◆ **PROMPT**:
Once the images are removed, repeat all of the entries exactly.

[Scene comparison data]
· · ·

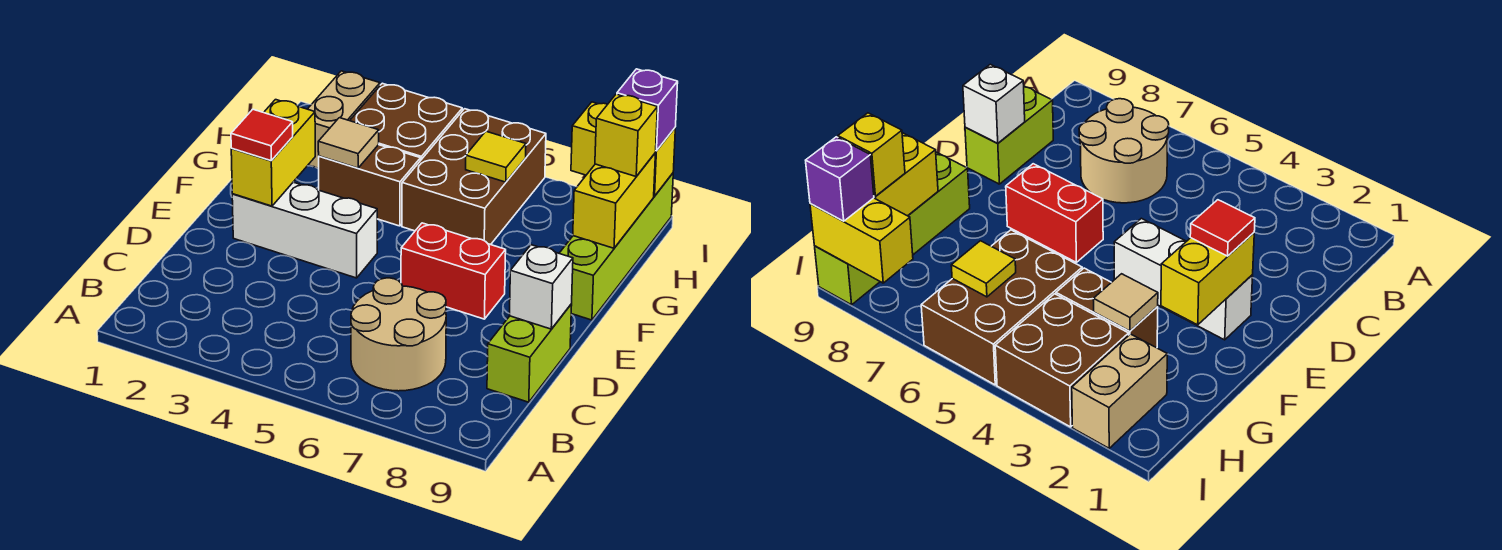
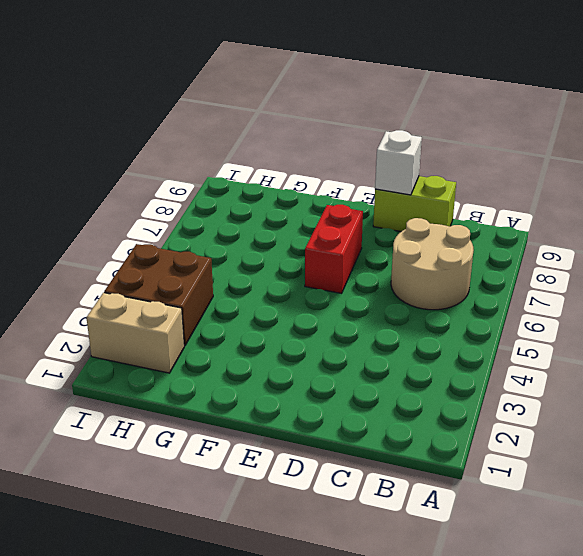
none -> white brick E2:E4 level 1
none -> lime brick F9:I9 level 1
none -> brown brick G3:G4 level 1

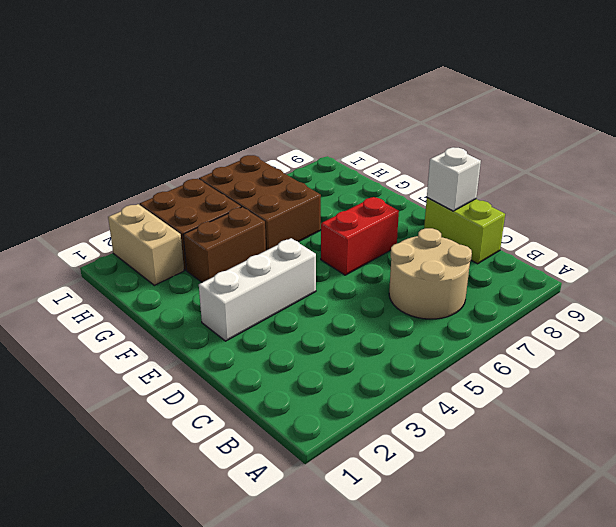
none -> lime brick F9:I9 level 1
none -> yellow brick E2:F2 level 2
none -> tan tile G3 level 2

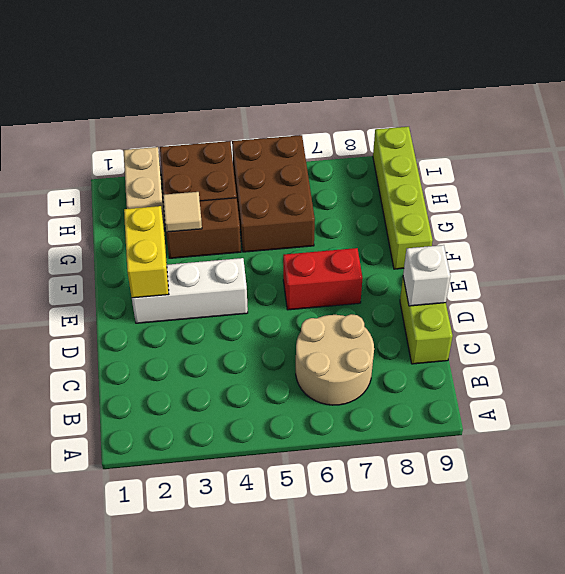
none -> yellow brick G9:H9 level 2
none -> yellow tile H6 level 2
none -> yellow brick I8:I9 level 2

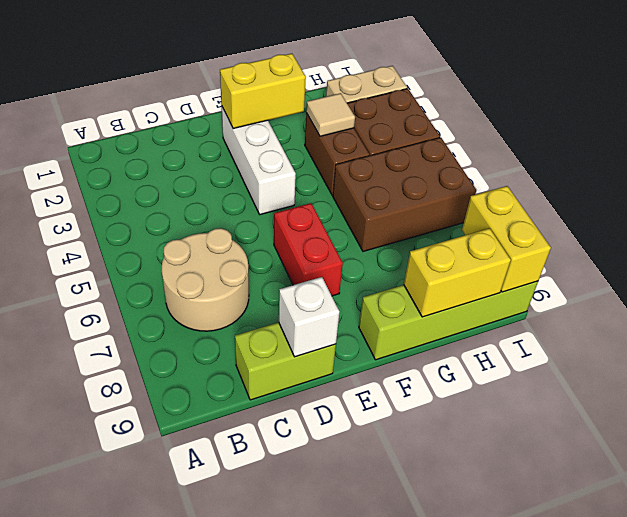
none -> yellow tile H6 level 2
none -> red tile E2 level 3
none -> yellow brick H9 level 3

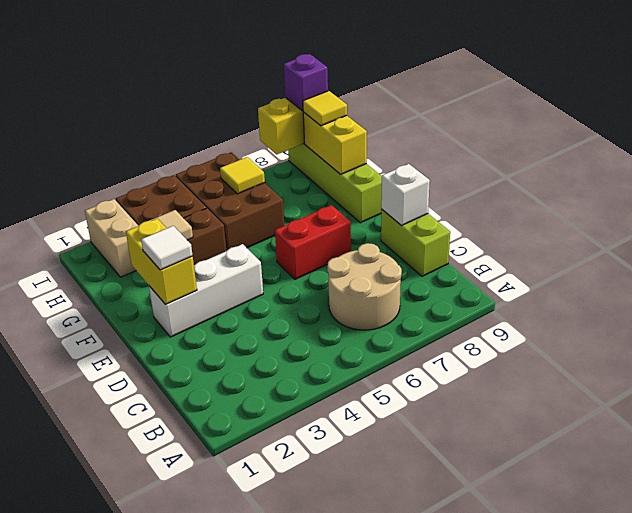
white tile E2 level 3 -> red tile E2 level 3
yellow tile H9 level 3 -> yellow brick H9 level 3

· · ·

◆ **TASK RESULT**:
none -> white brick E2:E4 level 1
none -> lime brick F9:I9 level 1
none -> brown brick G3:G4 level 1

none -> lime brick F9:I9 level 1
none -> yellow brick E2:F2 level 2
none -> tan tile G3 level 2

none -> yellow brick G9:H9 level 2
none -> yellow tile H6 level 2
none -> yellow brick I8:I9 level 2

none -> yellow tile H6 level 2
none -> red tile E2 level 3
none -> yellow brick H9 level 3

white tile E2 level 3 -> red tile E2 level 3
yellow tile H9 level 3 -> yellow brick H9 level 3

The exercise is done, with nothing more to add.